- **PROBLEM TO WORK ON**
The answer must consist solely of the lines from the one with "camera: 65 degrees left, 10 degrees down" through the last line of the data, copied exactly, with no pictures.

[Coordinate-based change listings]
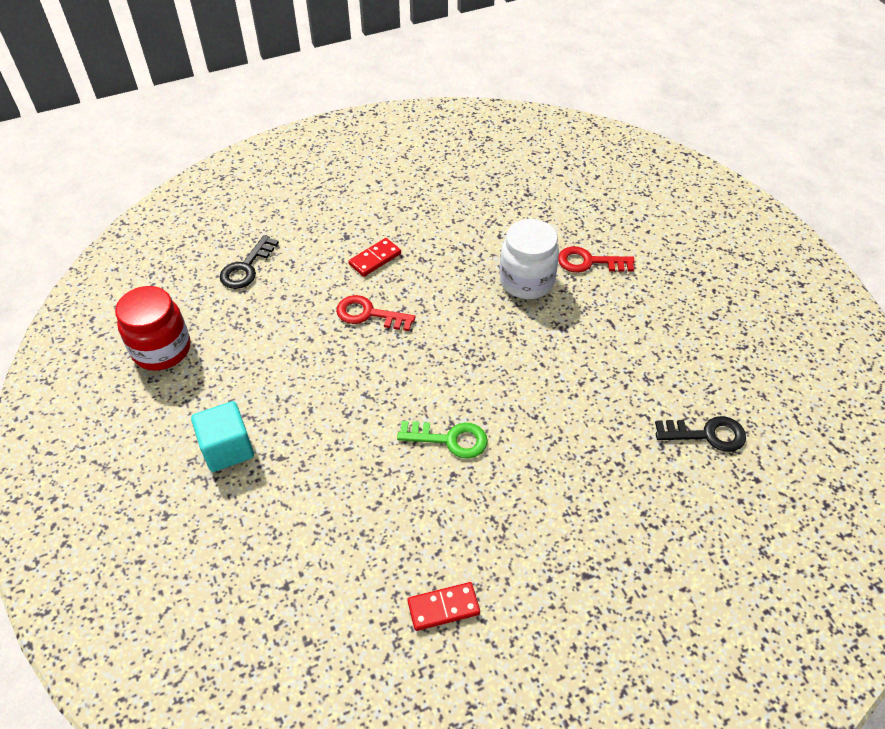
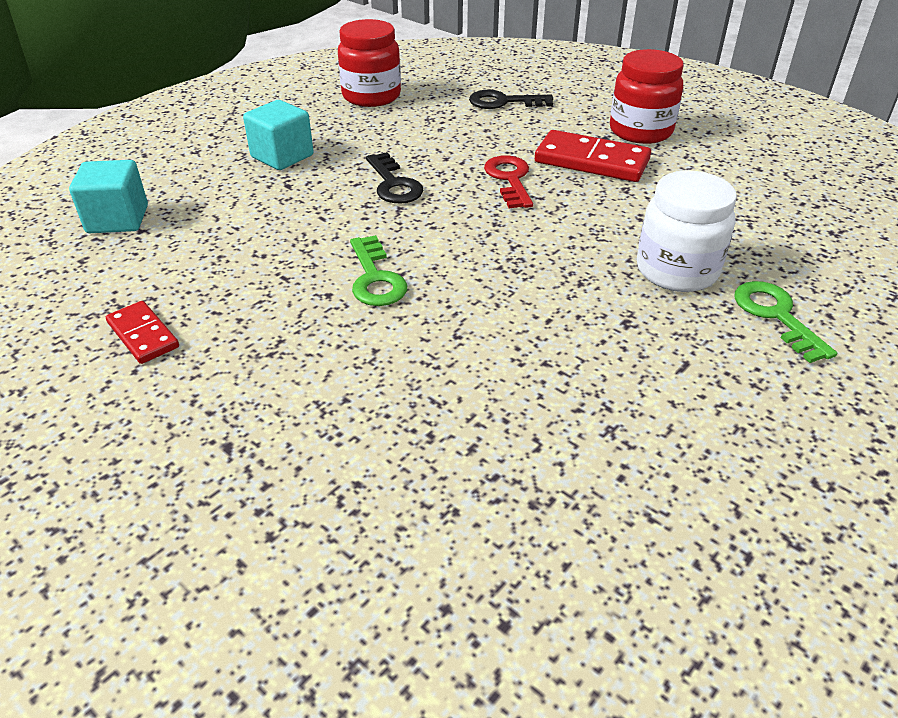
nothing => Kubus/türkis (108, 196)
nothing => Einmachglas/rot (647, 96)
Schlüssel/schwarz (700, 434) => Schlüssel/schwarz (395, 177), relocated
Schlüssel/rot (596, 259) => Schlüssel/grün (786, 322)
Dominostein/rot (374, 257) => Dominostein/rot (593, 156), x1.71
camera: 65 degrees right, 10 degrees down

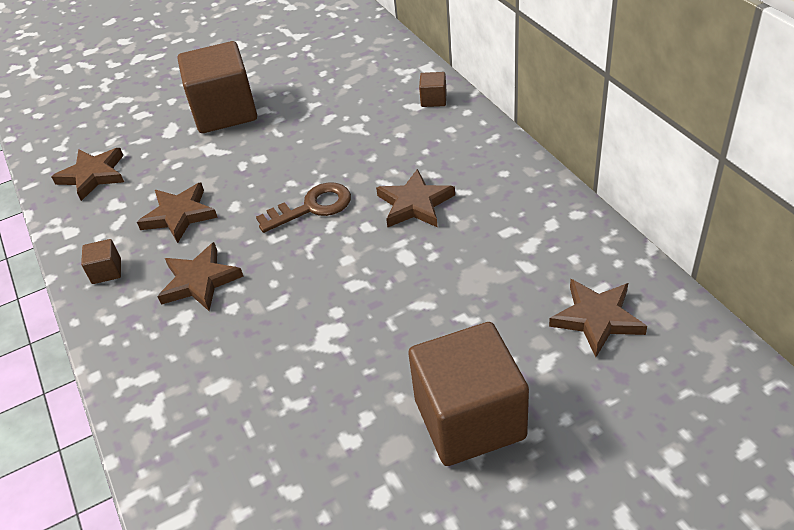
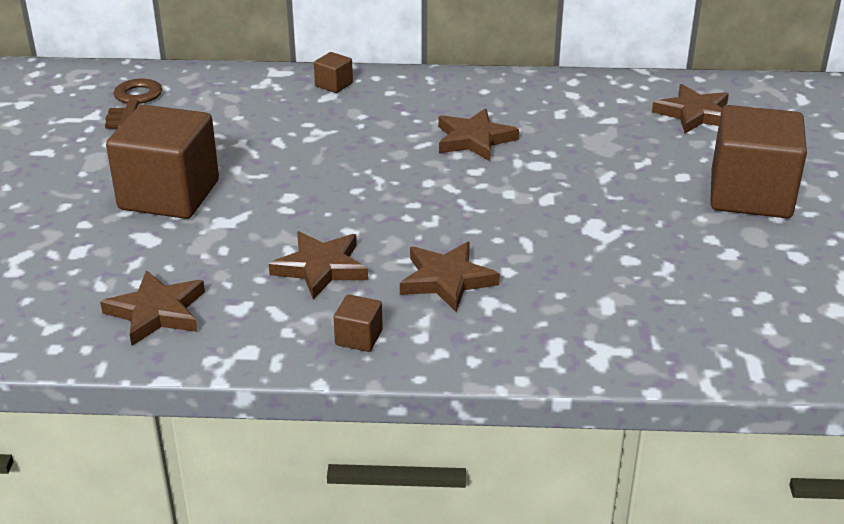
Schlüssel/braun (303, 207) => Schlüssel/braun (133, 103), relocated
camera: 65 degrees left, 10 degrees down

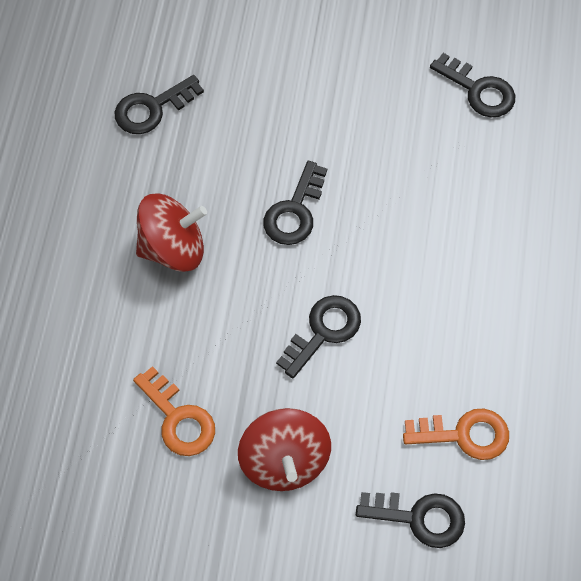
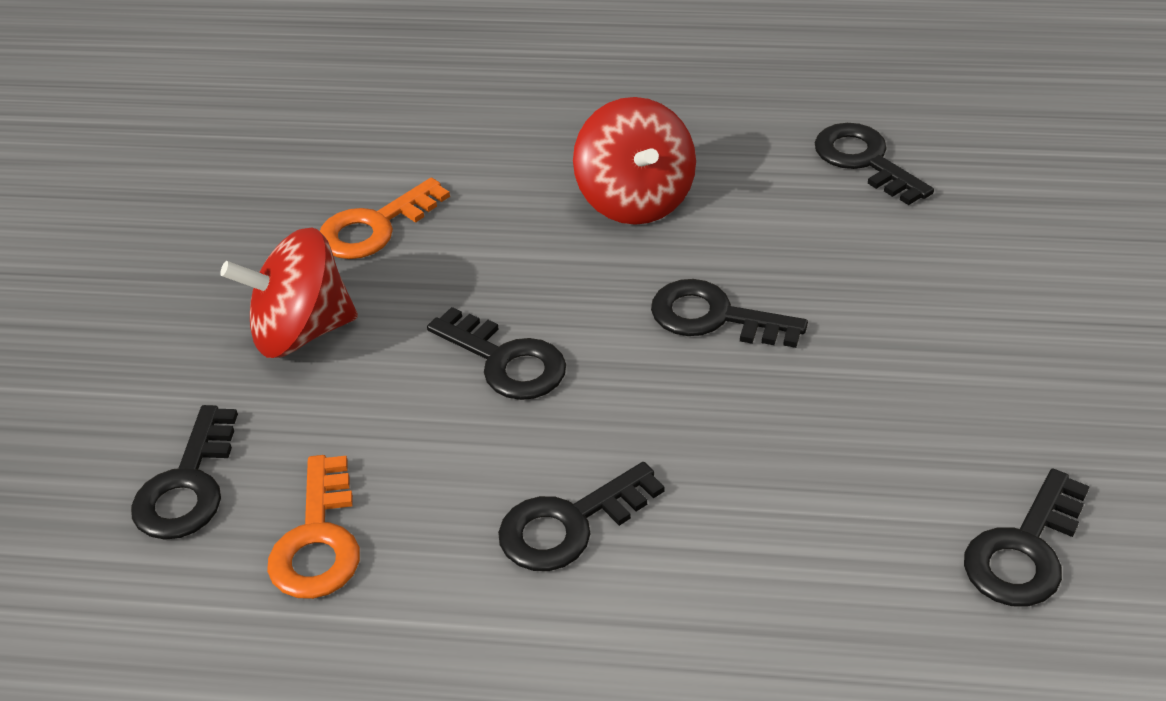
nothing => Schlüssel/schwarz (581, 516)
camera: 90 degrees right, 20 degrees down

- **ANSWER TO THIS EXERCISE**
camera: 65 degrees left, 10 degrees down

nothing => Schlüssel/schwarz (581, 516)
camera: 90 degrees right, 20 degrees down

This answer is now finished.